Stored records
<<<<

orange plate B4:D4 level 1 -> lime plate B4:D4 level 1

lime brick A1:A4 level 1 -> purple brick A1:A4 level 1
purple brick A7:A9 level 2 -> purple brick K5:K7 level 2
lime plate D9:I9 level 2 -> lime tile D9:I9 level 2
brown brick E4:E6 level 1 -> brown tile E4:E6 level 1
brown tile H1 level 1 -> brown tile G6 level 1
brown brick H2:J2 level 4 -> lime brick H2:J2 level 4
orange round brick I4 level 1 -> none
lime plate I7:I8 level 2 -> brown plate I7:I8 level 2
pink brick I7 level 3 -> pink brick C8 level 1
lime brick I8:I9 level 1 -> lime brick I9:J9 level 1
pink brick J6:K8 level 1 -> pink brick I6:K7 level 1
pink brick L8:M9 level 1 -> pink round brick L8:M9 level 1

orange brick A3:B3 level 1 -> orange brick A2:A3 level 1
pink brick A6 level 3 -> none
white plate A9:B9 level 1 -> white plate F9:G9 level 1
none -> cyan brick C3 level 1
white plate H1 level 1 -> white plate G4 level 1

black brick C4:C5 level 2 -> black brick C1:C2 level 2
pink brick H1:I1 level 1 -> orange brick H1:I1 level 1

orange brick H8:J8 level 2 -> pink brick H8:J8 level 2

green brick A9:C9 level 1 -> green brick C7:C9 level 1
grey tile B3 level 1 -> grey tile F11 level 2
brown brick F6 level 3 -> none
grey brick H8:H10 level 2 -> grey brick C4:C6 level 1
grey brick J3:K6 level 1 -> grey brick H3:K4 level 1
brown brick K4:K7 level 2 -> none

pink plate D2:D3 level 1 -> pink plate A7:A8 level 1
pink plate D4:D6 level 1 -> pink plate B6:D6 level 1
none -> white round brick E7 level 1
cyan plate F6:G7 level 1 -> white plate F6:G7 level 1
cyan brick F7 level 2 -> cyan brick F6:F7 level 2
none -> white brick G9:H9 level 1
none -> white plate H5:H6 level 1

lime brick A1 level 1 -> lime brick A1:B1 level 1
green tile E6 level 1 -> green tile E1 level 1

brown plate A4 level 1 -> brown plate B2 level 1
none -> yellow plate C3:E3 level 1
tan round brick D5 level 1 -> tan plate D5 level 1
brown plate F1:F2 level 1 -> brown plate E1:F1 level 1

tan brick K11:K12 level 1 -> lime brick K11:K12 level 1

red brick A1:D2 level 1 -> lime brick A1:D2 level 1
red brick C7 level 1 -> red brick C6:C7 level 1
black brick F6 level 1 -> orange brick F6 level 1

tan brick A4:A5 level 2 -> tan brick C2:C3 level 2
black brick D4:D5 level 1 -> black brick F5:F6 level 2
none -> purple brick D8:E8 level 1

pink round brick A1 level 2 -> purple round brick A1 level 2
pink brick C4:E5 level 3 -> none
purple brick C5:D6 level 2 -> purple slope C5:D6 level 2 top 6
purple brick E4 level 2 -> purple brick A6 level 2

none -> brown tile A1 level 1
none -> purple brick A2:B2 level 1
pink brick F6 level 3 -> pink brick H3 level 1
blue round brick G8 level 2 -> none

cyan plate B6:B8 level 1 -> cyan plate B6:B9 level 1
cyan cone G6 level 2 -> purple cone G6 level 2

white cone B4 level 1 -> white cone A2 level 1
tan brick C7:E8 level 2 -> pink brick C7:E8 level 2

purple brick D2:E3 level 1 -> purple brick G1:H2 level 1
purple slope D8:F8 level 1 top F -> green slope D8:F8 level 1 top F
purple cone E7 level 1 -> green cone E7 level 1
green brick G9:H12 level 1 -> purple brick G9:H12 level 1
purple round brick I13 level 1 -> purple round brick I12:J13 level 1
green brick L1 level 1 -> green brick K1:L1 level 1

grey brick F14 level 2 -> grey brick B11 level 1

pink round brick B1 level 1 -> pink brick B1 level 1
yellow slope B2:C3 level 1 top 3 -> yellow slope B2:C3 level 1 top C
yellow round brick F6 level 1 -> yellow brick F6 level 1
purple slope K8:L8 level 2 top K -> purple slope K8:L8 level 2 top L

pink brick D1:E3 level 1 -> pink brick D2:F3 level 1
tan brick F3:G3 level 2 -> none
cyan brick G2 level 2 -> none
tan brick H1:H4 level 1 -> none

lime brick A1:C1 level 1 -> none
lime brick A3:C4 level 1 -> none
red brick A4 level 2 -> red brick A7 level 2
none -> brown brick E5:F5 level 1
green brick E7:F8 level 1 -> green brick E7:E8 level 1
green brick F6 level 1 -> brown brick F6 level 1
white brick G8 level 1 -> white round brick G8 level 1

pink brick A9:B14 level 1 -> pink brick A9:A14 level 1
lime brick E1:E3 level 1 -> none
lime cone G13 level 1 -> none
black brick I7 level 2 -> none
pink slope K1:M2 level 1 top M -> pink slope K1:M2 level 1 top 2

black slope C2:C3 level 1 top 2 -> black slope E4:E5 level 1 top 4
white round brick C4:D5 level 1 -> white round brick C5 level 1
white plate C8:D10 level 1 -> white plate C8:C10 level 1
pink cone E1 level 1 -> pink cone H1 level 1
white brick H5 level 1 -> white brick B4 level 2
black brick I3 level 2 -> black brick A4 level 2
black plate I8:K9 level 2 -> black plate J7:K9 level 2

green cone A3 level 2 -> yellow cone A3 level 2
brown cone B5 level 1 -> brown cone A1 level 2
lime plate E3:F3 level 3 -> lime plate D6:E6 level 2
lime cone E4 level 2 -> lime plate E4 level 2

>>>>

Assignment:
All records are to be restated exactly, from the first line to the last line.

Task result:
orange plate B4:D4 level 1 -> lime plate B4:D4 level 1

lime brick A1:A4 level 1 -> purple brick A1:A4 level 1
purple brick A7:A9 level 2 -> purple brick K5:K7 level 2
lime plate D9:I9 level 2 -> lime tile D9:I9 level 2
brown brick E4:E6 level 1 -> brown tile E4:E6 level 1
brown tile H1 level 1 -> brown tile G6 level 1
brown brick H2:J2 level 4 -> lime brick H2:J2 level 4
orange round brick I4 level 1 -> none
lime plate I7:I8 level 2 -> brown plate I7:I8 level 2
pink brick I7 level 3 -> pink brick C8 level 1
lime brick I8:I9 level 1 -> lime brick I9:J9 level 1
pink brick J6:K8 level 1 -> pink brick I6:K7 level 1
pink brick L8:M9 level 1 -> pink round brick L8:M9 level 1

orange brick A3:B3 level 1 -> orange brick A2:A3 level 1
pink brick A6 level 3 -> none
white plate A9:B9 level 1 -> white plate F9:G9 level 1
none -> cyan brick C3 level 1
white plate H1 level 1 -> white plate G4 level 1

black brick C4:C5 level 2 -> black brick C1:C2 level 2
pink brick H1:I1 level 1 -> orange brick H1:I1 level 1

orange brick H8:J8 level 2 -> pink brick H8:J8 level 2

green brick A9:C9 level 1 -> green brick C7:C9 level 1
grey tile B3 level 1 -> grey tile F11 level 2
brown brick F6 level 3 -> none
grey brick H8:H10 level 2 -> grey brick C4:C6 level 1
grey brick J3:K6 level 1 -> grey brick H3:K4 level 1
brown brick K4:K7 level 2 -> none

pink plate D2:D3 level 1 -> pink plate A7:A8 level 1
pink plate D4:D6 level 1 -> pink plate B6:D6 level 1
none -> white round brick E7 level 1
cyan plate F6:G7 level 1 -> white plate F6:G7 level 1
cyan brick F7 level 2 -> cyan brick F6:F7 level 2
none -> white brick G9:H9 level 1
none -> white plate H5:H6 level 1

lime brick A1 level 1 -> lime brick A1:B1 level 1
green tile E6 level 1 -> green tile E1 level 1

brown plate A4 level 1 -> brown plate B2 level 1
none -> yellow plate C3:E3 level 1
tan round brick D5 level 1 -> tan plate D5 level 1
brown plate F1:F2 level 1 -> brown plate E1:F1 level 1

tan brick K11:K12 level 1 -> lime brick K11:K12 level 1

red brick A1:D2 level 1 -> lime brick A1:D2 level 1
red brick C7 level 1 -> red brick C6:C7 level 1
black brick F6 level 1 -> orange brick F6 level 1

tan brick A4:A5 level 2 -> tan brick C2:C3 level 2
black brick D4:D5 level 1 -> black brick F5:F6 level 2
none -> purple brick D8:E8 level 1

pink round brick A1 level 2 -> purple round brick A1 level 2
pink brick C4:E5 level 3 -> none
purple brick C5:D6 level 2 -> purple slope C5:D6 level 2 top 6
purple brick E4 level 2 -> purple brick A6 level 2

none -> brown tile A1 level 1
none -> purple brick A2:B2 level 1
pink brick F6 level 3 -> pink brick H3 level 1
blue round brick G8 level 2 -> none

cyan plate B6:B8 level 1 -> cyan plate B6:B9 level 1
cyan cone G6 level 2 -> purple cone G6 level 2

white cone B4 level 1 -> white cone A2 level 1
tan brick C7:E8 level 2 -> pink brick C7:E8 level 2

purple brick D2:E3 level 1 -> purple brick G1:H2 level 1
purple slope D8:F8 level 1 top F -> green slope D8:F8 level 1 top F
purple cone E7 level 1 -> green cone E7 level 1
green brick G9:H12 level 1 -> purple brick G9:H12 level 1
purple round brick I13 level 1 -> purple round brick I12:J13 level 1
green brick L1 level 1 -> green brick K1:L1 level 1

grey brick F14 level 2 -> grey brick B11 level 1

pink round brick B1 level 1 -> pink brick B1 level 1
yellow slope B2:C3 level 1 top 3 -> yellow slope B2:C3 level 1 top C
yellow round brick F6 level 1 -> yellow brick F6 level 1
purple slope K8:L8 level 2 top K -> purple slope K8:L8 level 2 top L

pink brick D1:E3 level 1 -> pink brick D2:F3 level 1
tan brick F3:G3 level 2 -> none
cyan brick G2 level 2 -> none
tan brick H1:H4 level 1 -> none

lime brick A1:C1 level 1 -> none
lime brick A3:C4 level 1 -> none
red brick A4 level 2 -> red brick A7 level 2
none -> brown brick E5:F5 level 1
green brick E7:F8 level 1 -> green brick E7:E8 level 1
green brick F6 level 1 -> brown brick F6 level 1
white brick G8 level 1 -> white round brick G8 level 1

pink brick A9:B14 level 1 -> pink brick A9:A14 level 1
lime brick E1:E3 level 1 -> none
lime cone G13 level 1 -> none
black brick I7 level 2 -> none
pink slope K1:M2 level 1 top M -> pink slope K1:M2 level 1 top 2

black slope C2:C3 level 1 top 2 -> black slope E4:E5 level 1 top 4
white round brick C4:D5 level 1 -> white round brick C5 level 1
white plate C8:D10 level 1 -> white plate C8:C10 level 1
pink cone E1 level 1 -> pink cone H1 level 1
white brick H5 level 1 -> white brick B4 level 2
black brick I3 level 2 -> black brick A4 level 2
black plate I8:K9 level 2 -> black plate J7:K9 level 2

green cone A3 level 2 -> yellow cone A3 level 2
brown cone B5 level 1 -> brown cone A1 level 2
lime plate E3:F3 level 3 -> lime plate D6:E6 level 2
lime cone E4 level 2 -> lime plate E4 level 2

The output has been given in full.